| Required action |
Begin with the line holding "D8: none -> schottky (A SIG3, K SIG26)", then print every line after it through the end of the data, exactly and with nothing added.

| Source information |
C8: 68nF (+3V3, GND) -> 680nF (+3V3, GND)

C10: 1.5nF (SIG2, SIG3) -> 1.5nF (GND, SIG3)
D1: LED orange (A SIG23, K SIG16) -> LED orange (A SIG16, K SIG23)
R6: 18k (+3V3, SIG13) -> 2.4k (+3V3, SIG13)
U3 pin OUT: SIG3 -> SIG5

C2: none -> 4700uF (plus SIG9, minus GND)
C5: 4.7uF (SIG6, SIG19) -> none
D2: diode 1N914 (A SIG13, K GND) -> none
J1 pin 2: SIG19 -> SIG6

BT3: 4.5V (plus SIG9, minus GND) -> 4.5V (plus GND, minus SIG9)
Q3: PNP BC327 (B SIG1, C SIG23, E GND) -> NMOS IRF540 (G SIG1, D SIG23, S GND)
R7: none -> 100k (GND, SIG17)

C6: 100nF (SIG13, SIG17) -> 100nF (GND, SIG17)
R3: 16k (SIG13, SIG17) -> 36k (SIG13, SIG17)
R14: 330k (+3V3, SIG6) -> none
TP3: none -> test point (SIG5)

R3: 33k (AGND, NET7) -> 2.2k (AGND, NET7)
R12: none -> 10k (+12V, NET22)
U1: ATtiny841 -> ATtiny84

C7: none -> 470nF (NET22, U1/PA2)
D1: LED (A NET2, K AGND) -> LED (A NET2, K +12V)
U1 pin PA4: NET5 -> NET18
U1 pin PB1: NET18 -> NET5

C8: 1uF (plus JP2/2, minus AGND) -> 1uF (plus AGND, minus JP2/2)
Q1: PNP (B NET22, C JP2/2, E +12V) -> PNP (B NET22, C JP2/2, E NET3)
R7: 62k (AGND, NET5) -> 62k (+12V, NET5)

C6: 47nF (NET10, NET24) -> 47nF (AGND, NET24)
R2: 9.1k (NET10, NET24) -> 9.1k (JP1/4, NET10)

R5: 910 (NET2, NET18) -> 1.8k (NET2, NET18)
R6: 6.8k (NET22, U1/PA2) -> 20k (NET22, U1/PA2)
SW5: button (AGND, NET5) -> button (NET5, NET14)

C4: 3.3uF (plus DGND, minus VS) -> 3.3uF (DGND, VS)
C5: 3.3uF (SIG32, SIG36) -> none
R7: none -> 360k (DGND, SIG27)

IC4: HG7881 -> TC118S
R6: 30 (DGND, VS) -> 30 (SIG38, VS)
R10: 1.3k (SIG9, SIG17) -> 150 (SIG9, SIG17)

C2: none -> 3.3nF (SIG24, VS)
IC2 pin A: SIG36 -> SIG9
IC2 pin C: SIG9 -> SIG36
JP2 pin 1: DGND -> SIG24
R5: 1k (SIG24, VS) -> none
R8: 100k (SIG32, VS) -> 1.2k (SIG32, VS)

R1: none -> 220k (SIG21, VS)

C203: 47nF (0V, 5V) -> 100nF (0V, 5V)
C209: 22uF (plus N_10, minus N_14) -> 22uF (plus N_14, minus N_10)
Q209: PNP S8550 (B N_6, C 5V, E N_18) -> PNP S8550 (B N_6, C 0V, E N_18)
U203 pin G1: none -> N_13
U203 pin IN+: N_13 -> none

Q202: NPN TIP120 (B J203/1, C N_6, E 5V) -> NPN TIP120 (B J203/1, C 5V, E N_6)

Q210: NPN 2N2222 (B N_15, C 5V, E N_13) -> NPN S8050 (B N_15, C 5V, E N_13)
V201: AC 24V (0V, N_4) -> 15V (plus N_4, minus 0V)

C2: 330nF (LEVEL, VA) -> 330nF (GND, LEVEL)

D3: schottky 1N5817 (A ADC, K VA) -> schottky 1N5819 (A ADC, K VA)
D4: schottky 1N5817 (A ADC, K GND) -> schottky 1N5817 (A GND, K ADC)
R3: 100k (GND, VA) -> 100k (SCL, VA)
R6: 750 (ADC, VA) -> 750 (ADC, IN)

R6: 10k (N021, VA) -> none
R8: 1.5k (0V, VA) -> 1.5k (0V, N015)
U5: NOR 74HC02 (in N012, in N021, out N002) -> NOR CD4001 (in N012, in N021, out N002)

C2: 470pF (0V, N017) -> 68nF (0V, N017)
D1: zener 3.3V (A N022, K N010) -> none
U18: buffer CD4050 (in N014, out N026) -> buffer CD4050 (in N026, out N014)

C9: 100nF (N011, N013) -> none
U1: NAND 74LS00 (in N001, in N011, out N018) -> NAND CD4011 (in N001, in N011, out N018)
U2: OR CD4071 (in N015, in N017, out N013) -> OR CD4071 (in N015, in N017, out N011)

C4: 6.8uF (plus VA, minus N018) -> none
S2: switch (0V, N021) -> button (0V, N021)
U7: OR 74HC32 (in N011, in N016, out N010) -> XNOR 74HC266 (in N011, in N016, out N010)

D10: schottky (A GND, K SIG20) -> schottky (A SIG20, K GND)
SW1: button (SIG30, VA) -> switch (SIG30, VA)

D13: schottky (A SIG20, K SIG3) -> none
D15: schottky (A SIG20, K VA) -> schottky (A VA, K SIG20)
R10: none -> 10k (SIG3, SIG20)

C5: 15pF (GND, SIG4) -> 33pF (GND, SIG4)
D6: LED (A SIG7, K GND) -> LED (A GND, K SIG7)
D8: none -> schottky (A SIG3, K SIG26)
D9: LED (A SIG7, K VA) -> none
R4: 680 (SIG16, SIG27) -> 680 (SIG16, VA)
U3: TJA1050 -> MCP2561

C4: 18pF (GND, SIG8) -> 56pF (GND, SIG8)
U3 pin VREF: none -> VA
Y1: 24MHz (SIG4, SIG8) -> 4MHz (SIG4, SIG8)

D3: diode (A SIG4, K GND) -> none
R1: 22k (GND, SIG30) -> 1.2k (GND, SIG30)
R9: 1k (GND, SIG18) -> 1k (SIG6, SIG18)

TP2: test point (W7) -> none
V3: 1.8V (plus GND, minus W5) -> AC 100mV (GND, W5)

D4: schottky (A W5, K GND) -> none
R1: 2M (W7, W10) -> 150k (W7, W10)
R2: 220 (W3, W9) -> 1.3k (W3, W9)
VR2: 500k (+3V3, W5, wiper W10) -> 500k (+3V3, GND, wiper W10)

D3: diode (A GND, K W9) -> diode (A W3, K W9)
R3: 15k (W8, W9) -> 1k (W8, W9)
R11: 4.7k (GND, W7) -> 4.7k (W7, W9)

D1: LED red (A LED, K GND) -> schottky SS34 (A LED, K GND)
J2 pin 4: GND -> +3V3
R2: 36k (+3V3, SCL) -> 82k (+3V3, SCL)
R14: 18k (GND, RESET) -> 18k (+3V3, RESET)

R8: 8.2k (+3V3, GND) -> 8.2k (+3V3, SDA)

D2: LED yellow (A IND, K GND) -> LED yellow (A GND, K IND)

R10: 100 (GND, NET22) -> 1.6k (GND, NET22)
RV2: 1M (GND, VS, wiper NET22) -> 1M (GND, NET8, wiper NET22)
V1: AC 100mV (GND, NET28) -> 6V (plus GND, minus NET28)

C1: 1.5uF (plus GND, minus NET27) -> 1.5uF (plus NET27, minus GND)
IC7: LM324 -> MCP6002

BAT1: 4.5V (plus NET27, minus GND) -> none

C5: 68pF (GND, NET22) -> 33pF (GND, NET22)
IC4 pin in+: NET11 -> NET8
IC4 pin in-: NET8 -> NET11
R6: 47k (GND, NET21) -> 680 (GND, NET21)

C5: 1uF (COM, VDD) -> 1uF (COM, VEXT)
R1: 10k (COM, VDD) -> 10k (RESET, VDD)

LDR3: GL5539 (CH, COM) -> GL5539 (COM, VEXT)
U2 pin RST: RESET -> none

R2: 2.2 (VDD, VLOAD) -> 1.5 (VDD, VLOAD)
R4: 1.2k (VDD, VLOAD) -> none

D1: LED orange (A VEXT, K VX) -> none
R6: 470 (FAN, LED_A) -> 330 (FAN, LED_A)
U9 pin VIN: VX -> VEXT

| Answer below |
D8: none -> schottky (A SIG3, K SIG26)
D9: LED (A SIG7, K VA) -> none
R4: 680 (SIG16, SIG27) -> 680 (SIG16, VA)
U3: TJA1050 -> MCP2561

C4: 18pF (GND, SIG8) -> 56pF (GND, SIG8)
U3 pin VREF: none -> VA
Y1: 24MHz (SIG4, SIG8) -> 4MHz (SIG4, SIG8)

D3: diode (A SIG4, K GND) -> none
R1: 22k (GND, SIG30) -> 1.2k (GND, SIG30)
R9: 1k (GND, SIG18) -> 1k (SIG6, SIG18)

TP2: test point (W7) -> none
V3: 1.8V (plus GND, minus W5) -> AC 100mV (GND, W5)

D4: schottky (A W5, K GND) -> none
R1: 2M (W7, W10) -> 150k (W7, W10)
R2: 220 (W3, W9) -> 1.3k (W3, W9)
VR2: 500k (+3V3, W5, wiper W10) -> 500k (+3V3, GND, wiper W10)

D3: diode (A GND, K W9) -> diode (A W3, K W9)
R3: 15k (W8, W9) -> 1k (W8, W9)
R11: 4.7k (GND, W7) -> 4.7k (W7, W9)

D1: LED red (A LED, K GND) -> schottky SS34 (A LED, K GND)
J2 pin 4: GND -> +3V3
R2: 36k (+3V3, SCL) -> 82k (+3V3, SCL)
R14: 18k (GND, RESET) -> 18k (+3V3, RESET)

R8: 8.2k (+3V3, GND) -> 8.2k (+3V3, SDA)

D2: LED yellow (A IND, K GND) -> LED yellow (A GND, K IND)

R10: 100 (GND, NET22) -> 1.6k (GND, NET22)
RV2: 1M (GND, VS, wiper NET22) -> 1M (GND, NET8, wiper NET22)
V1: AC 100mV (GND, NET28) -> 6V (plus GND, minus NET28)

C1: 1.5uF (plus GND, minus NET27) -> 1.5uF (plus NET27, minus GND)
IC7: LM324 -> MCP6002

BAT1: 4.5V (plus NET27, minus GND) -> none

C5: 68pF (GND, NET22) -> 33pF (GND, NET22)
IC4 pin in+: NET11 -> NET8
IC4 pin in-: NET8 -> NET11
R6: 47k (GND, NET21) -> 680 (GND, NET21)

C5: 1uF (COM, VDD) -> 1uF (COM, VEXT)
R1: 10k (COM, VDD) -> 10k (RESET, VDD)

LDR3: GL5539 (CH, COM) -> GL5539 (COM, VEXT)
U2 pin RST: RESET -> none

R2: 2.2 (VDD, VLOAD) -> 1.5 (VDD, VLOAD)
R4: 1.2k (VDD, VLOAD) -> none

D1: LED orange (A VEXT, K VX) -> none
R6: 470 (FAN, LED_A) -> 330 (FAN, LED_A)
U9 pin VIN: VX -> VEXT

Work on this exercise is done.